REQUIREMENT:
What lines in the data below mention the string "plate"? Copy them out.

Stored dataset items:

--- --- ---

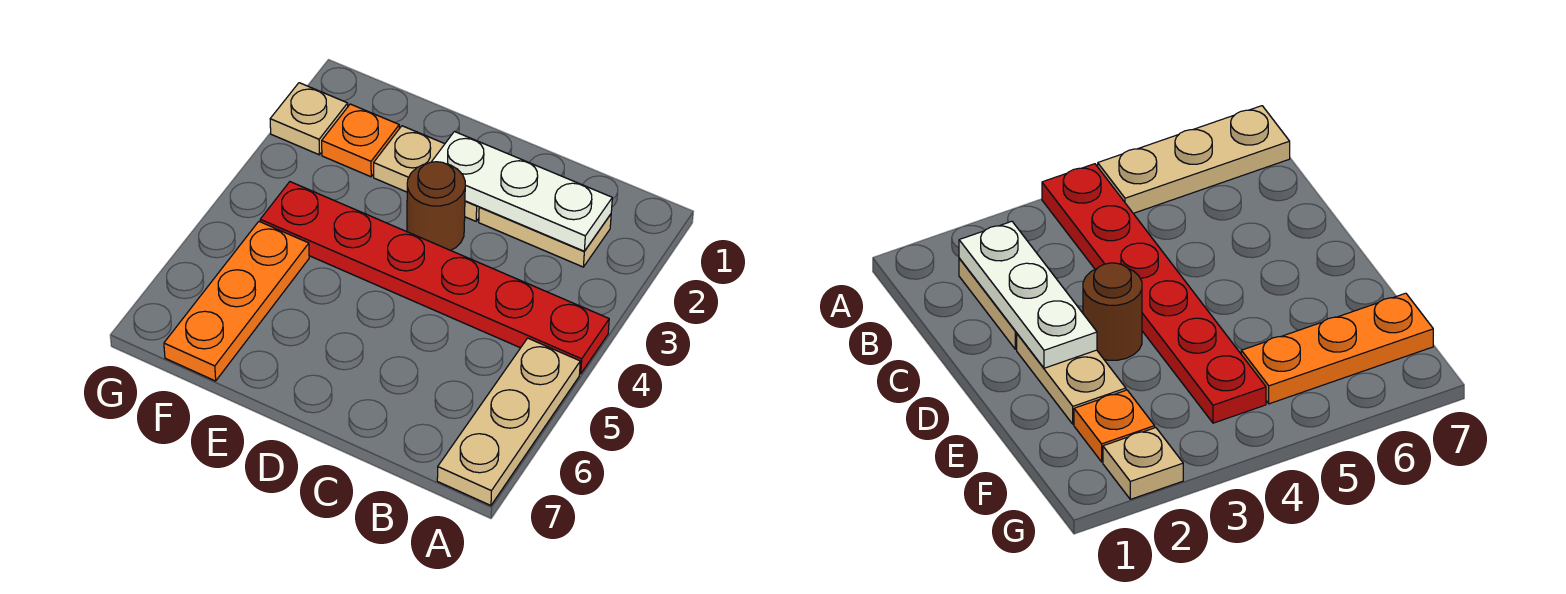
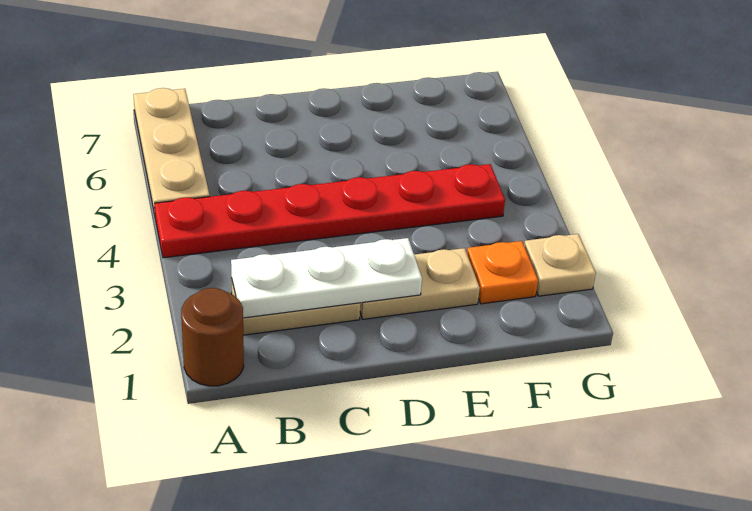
brown 1x1 round brick [407,162,465,250] -> brown 1x1 round brick moved to [181,288,244,386]
orange 1x3 plate [164,222,309,381] -> none

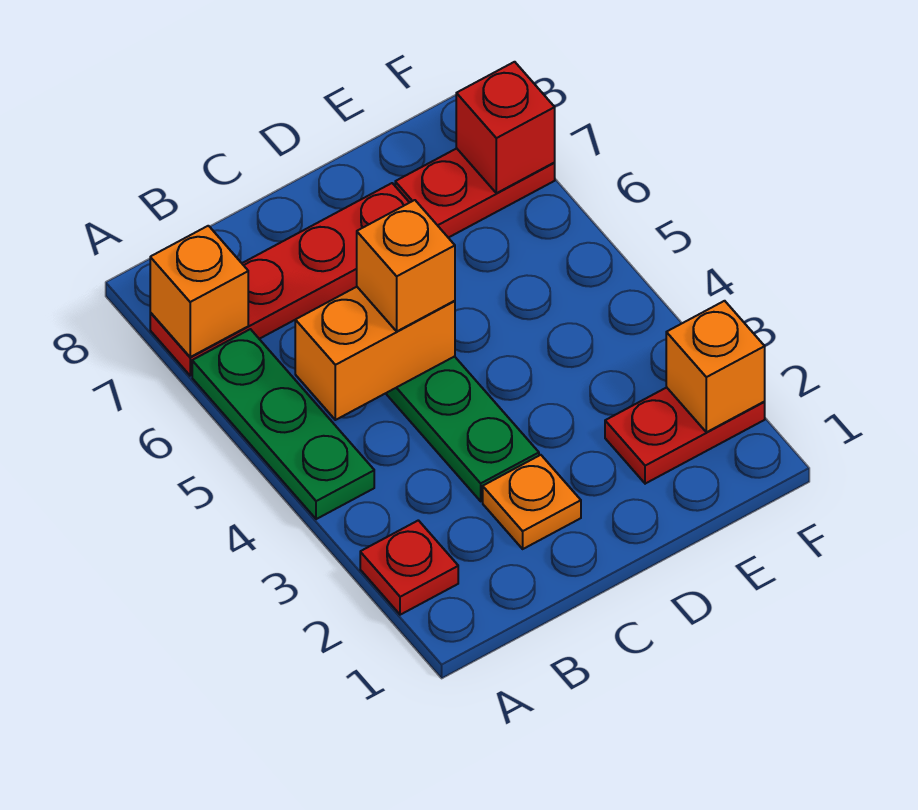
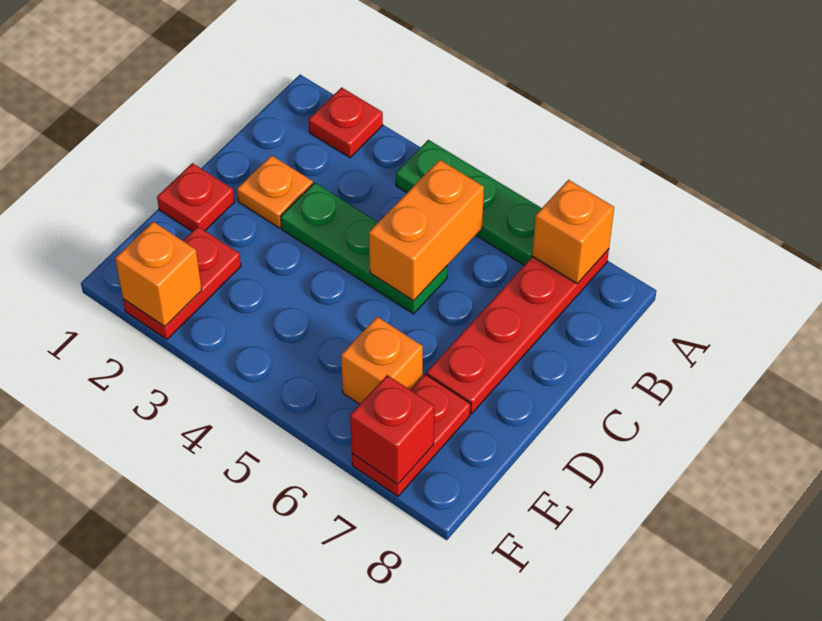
orange 1x1 brick [357,200,455,331] -> orange 1x1 brick moved to [341,317,423,404]
none -> red 1x1 plate [157,163,234,232]

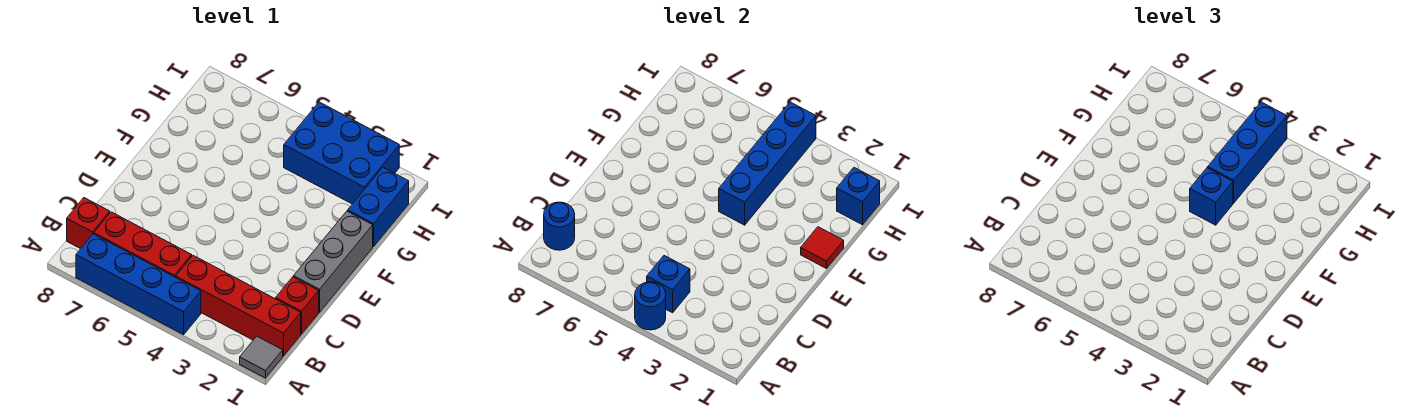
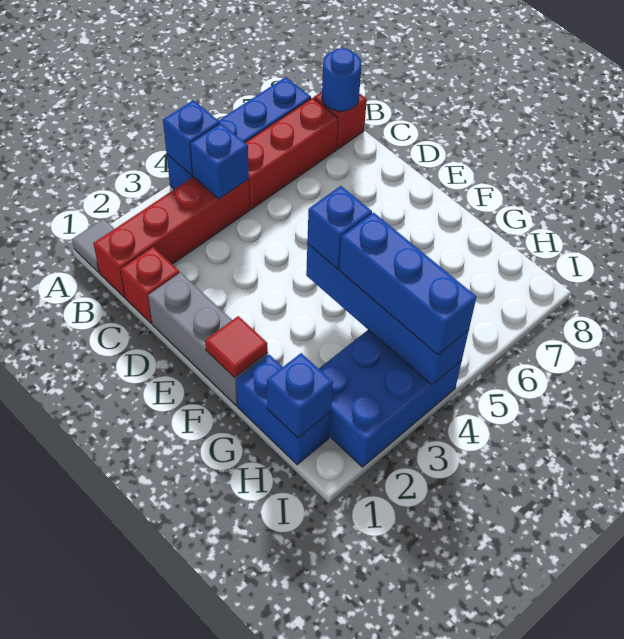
blue 1x1 round brick [635,282,666,330] -> blue 1x1 brick [163,100,220,175]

--- --- ---

REPLY:
orange 1x3 plate [164,222,309,381] -> none
none -> red 1x1 plate [157,163,234,232]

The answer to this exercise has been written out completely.